Extracted data entries —

□ □ □ □

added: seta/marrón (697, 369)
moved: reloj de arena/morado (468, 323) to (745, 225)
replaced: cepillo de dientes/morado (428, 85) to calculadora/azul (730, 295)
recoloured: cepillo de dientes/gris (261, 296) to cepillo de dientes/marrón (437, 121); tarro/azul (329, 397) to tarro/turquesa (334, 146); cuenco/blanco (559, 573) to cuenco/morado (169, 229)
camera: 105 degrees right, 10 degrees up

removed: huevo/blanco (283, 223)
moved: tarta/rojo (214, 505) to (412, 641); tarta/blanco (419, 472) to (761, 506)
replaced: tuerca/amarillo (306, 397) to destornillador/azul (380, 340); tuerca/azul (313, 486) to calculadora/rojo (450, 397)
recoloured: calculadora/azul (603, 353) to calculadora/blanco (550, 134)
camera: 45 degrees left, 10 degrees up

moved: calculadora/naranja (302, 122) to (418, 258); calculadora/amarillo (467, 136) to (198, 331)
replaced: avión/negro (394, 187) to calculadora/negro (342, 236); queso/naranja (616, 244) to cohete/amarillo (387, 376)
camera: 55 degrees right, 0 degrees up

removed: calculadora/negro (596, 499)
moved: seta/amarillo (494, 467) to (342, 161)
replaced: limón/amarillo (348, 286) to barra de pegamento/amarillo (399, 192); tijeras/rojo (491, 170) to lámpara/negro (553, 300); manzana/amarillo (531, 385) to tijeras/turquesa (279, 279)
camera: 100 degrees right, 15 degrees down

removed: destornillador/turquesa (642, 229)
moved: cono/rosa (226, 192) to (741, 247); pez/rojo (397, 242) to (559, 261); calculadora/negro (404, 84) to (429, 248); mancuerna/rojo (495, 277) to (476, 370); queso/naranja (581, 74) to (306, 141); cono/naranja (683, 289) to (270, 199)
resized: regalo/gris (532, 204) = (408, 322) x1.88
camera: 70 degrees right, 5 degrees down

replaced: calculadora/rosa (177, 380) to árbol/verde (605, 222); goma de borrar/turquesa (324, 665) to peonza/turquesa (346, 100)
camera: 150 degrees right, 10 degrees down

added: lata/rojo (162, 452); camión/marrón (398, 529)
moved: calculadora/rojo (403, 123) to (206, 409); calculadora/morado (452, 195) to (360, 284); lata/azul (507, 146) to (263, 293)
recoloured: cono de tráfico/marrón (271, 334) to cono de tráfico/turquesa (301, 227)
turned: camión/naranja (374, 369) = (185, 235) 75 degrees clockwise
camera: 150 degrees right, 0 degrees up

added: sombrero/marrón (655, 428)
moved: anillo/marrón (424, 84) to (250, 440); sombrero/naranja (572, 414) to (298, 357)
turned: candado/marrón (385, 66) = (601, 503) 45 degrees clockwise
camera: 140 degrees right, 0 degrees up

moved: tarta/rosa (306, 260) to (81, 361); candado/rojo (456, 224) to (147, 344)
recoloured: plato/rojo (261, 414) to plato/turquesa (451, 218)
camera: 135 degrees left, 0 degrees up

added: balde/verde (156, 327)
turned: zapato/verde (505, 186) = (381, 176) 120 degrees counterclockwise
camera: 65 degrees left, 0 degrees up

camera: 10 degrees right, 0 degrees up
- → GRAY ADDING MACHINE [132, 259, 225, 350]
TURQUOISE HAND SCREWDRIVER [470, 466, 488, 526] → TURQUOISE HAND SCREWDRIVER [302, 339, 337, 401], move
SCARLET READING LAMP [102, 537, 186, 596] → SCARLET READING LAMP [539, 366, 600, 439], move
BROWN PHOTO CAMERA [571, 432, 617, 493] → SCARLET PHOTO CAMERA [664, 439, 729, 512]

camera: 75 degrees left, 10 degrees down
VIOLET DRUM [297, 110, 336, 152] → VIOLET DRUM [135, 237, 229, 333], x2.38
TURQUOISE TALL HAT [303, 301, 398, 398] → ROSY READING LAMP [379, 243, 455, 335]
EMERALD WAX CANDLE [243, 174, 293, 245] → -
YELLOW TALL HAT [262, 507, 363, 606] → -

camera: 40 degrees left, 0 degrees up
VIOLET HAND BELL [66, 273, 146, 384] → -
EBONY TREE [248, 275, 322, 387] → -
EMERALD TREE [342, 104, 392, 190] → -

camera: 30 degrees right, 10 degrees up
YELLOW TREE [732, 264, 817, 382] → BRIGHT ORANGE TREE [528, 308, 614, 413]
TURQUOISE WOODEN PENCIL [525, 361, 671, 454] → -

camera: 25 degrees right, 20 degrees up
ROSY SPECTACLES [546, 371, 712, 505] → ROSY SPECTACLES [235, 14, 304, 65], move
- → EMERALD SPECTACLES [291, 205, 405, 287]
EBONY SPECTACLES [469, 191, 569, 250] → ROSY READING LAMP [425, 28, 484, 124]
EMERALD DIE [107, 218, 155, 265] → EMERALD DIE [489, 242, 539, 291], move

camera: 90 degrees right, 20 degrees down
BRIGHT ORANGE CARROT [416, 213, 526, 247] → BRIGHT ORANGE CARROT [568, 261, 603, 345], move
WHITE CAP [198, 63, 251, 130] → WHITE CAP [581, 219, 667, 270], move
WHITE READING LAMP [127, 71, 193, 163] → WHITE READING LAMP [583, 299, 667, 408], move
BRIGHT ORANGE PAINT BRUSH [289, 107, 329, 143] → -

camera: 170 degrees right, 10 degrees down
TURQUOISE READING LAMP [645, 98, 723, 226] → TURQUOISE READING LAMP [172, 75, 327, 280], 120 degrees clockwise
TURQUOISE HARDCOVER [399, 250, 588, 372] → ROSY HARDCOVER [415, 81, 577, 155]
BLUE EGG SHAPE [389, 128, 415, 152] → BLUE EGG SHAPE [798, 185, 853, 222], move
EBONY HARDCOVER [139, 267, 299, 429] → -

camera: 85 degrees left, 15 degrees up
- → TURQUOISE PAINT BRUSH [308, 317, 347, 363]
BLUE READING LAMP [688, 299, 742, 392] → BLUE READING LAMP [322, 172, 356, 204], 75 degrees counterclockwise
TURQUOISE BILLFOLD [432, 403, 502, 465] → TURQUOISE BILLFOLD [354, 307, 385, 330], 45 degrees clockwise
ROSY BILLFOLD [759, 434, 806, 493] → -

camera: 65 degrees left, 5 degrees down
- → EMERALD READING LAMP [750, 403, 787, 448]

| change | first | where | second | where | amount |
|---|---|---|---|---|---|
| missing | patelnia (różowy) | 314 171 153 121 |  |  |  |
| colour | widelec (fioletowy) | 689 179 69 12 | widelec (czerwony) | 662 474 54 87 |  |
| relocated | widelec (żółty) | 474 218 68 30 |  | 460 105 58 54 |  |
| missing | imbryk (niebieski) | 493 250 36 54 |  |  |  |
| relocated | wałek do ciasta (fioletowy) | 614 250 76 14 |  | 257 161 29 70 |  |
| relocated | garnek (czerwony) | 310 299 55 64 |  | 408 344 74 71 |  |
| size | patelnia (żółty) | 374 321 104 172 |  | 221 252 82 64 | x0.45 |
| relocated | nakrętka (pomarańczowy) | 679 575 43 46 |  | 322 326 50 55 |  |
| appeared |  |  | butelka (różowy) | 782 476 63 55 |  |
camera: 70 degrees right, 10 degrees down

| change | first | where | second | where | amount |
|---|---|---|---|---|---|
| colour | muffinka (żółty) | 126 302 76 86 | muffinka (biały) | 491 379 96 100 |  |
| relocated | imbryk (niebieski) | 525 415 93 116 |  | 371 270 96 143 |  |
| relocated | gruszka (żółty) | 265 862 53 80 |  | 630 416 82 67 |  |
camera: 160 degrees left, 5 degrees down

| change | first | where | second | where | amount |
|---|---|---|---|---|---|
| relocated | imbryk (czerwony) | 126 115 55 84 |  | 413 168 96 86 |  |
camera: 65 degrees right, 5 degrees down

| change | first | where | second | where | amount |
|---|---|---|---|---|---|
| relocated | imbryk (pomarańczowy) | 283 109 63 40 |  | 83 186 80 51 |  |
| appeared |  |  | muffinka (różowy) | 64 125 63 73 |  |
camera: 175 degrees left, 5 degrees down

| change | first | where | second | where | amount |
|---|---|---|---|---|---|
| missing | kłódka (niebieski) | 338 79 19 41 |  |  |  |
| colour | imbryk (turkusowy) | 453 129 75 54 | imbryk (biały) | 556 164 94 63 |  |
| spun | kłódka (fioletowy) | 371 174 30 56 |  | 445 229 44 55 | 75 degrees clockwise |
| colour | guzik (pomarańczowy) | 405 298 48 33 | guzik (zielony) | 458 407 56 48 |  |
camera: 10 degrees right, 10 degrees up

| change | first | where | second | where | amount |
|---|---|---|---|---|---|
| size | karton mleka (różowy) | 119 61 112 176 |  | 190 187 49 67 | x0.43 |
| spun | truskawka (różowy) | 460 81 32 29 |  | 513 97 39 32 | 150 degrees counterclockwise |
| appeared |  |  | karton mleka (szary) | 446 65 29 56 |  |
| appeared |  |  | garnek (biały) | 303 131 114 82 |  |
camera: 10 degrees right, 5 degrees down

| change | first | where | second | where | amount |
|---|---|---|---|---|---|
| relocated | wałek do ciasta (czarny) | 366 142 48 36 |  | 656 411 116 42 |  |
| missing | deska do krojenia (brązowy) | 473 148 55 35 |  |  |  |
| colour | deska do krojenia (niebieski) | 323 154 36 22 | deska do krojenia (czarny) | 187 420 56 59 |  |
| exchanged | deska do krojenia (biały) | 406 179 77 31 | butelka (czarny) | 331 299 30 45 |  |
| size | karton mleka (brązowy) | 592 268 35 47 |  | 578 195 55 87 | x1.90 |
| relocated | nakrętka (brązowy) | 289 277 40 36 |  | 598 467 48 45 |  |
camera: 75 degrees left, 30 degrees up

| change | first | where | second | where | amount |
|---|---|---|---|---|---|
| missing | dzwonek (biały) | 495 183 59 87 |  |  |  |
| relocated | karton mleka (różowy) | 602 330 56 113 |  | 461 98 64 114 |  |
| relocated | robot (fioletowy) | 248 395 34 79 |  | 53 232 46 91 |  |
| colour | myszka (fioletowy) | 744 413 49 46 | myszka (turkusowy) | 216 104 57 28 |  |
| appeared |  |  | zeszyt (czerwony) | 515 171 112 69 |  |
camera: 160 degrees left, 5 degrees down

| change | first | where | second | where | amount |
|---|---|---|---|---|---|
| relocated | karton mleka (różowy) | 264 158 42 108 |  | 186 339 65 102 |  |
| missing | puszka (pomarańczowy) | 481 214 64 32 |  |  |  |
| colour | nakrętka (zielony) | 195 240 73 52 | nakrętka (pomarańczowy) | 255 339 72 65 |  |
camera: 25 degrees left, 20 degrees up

□ □ □ □

REQUIREMENT — Every line of the entries above that includes "dientes" should be copied.

SOLVED EXERCISE —
replaced: cepillo de dientes/morado (428, 85) to calculadora/azul (730, 295)
recoloured: cepillo de dientes/gris (261, 296) to cepillo de dientes/marrón (437, 121); tarro/azul (329, 397) to tarro/turquesa (334, 146); cuenco/blanco (559, 573) to cuenco/morado (169, 229)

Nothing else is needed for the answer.